▶ Aim of the exercise: Could you please find each line in the records that contains the word "plus" and copy it?

▶ Data extracts:

=-=-=-=-=

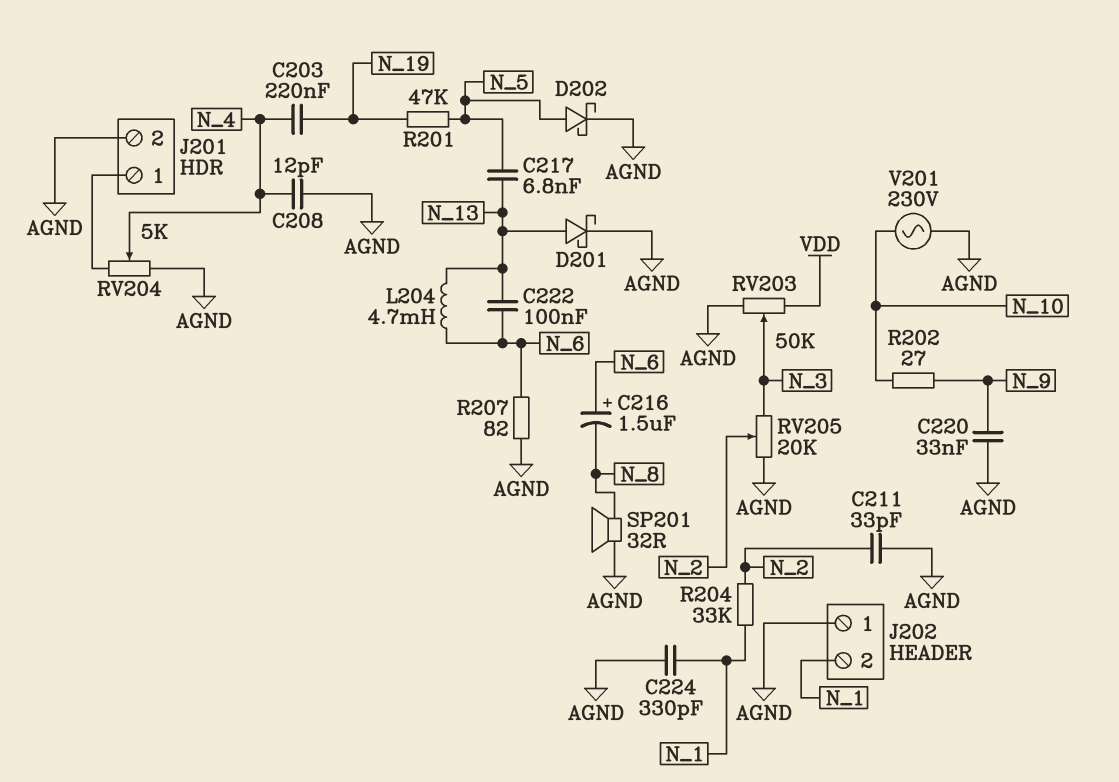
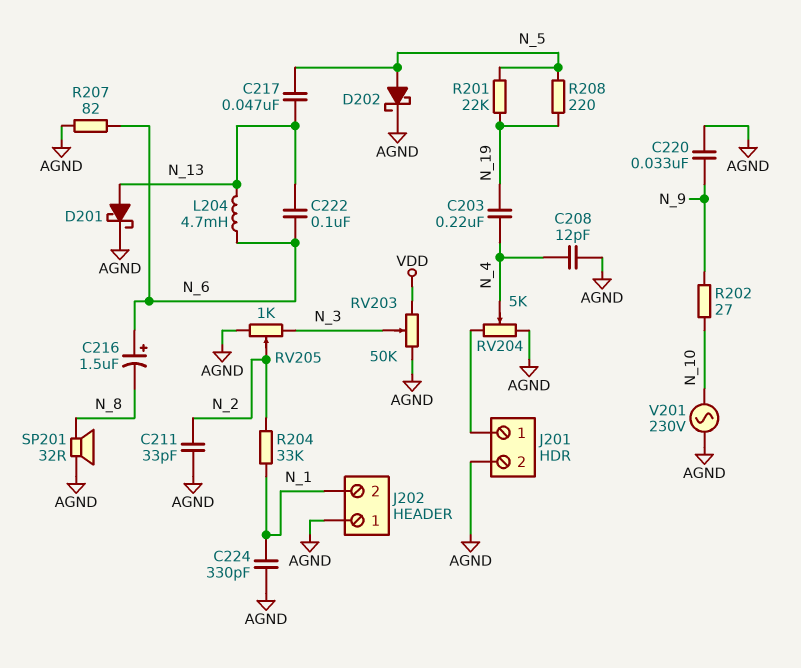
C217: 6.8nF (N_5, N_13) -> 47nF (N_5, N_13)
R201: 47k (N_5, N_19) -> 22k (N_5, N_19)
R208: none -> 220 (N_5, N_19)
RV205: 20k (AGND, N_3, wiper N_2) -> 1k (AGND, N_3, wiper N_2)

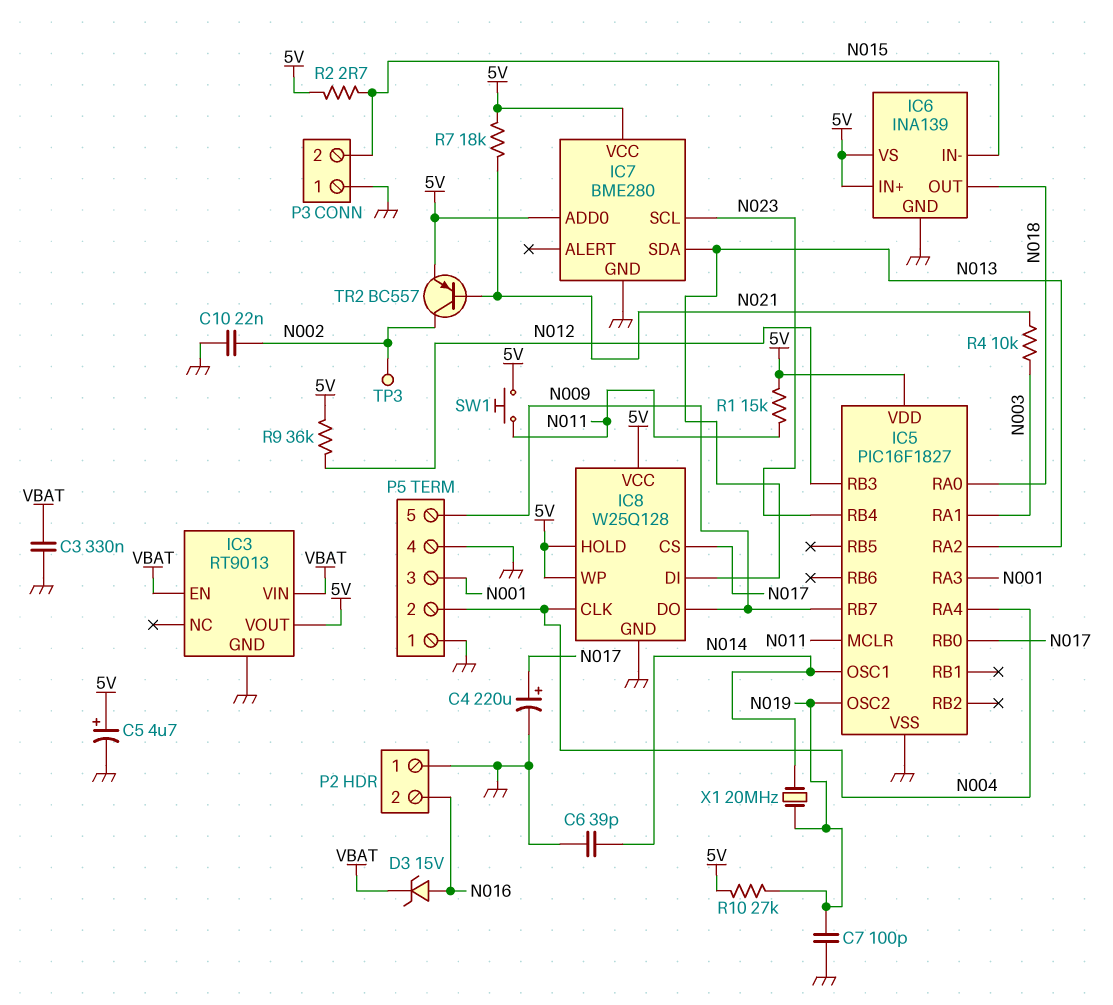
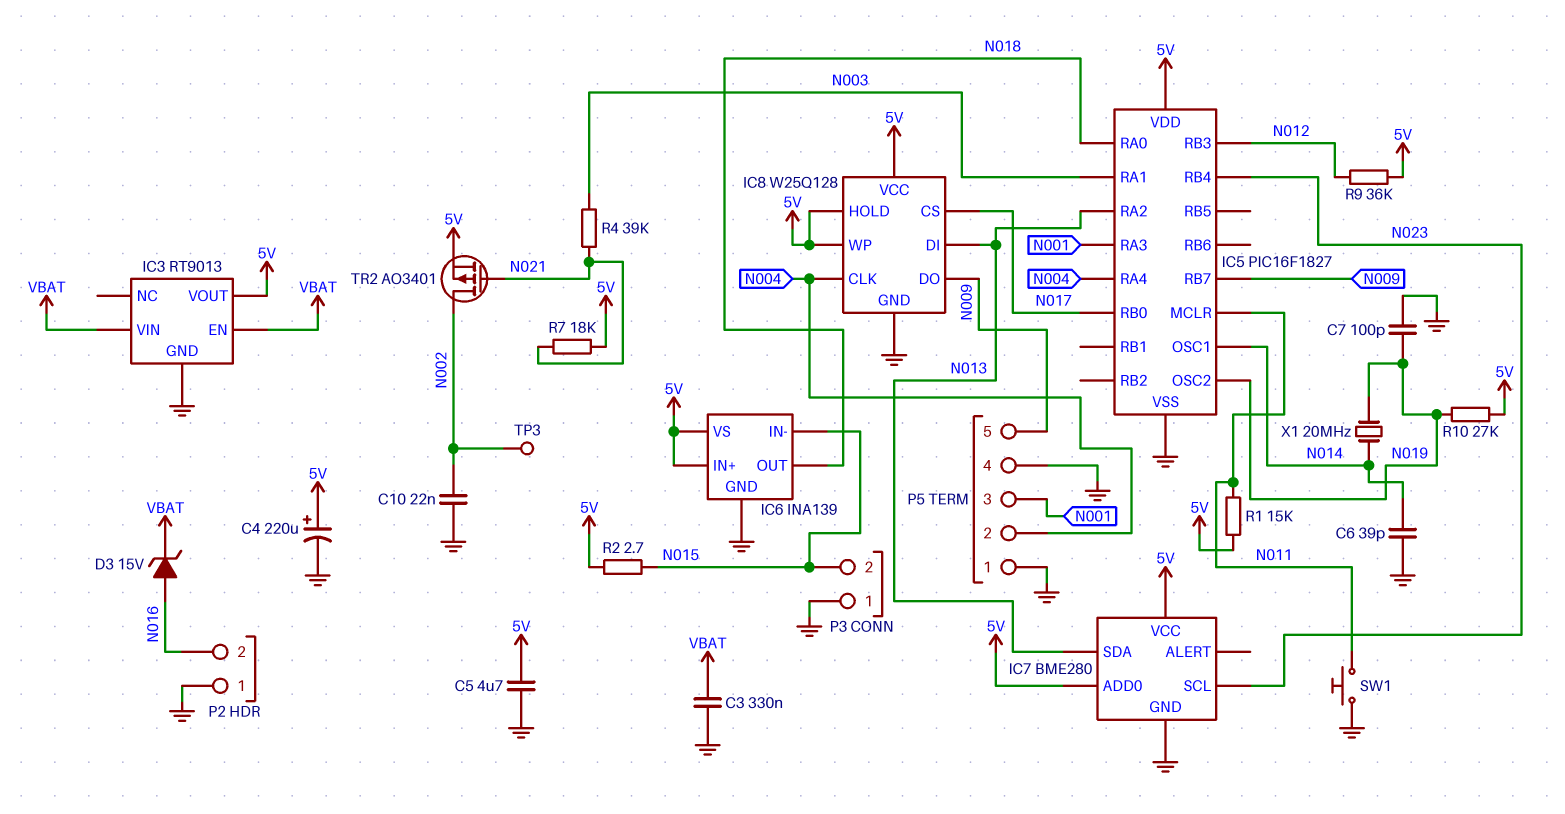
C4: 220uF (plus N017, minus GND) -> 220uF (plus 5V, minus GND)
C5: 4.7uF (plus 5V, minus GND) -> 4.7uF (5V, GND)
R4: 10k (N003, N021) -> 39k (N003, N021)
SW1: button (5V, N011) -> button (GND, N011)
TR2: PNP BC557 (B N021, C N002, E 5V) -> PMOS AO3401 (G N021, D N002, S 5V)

=-=-=-=-=

▶ Answer for this exercise:
C4: 220uF (plus N017, minus GND) -> 220uF (plus 5V, minus GND)
C5: 4.7uF (plus 5V, minus GND) -> 4.7uF (5V, GND)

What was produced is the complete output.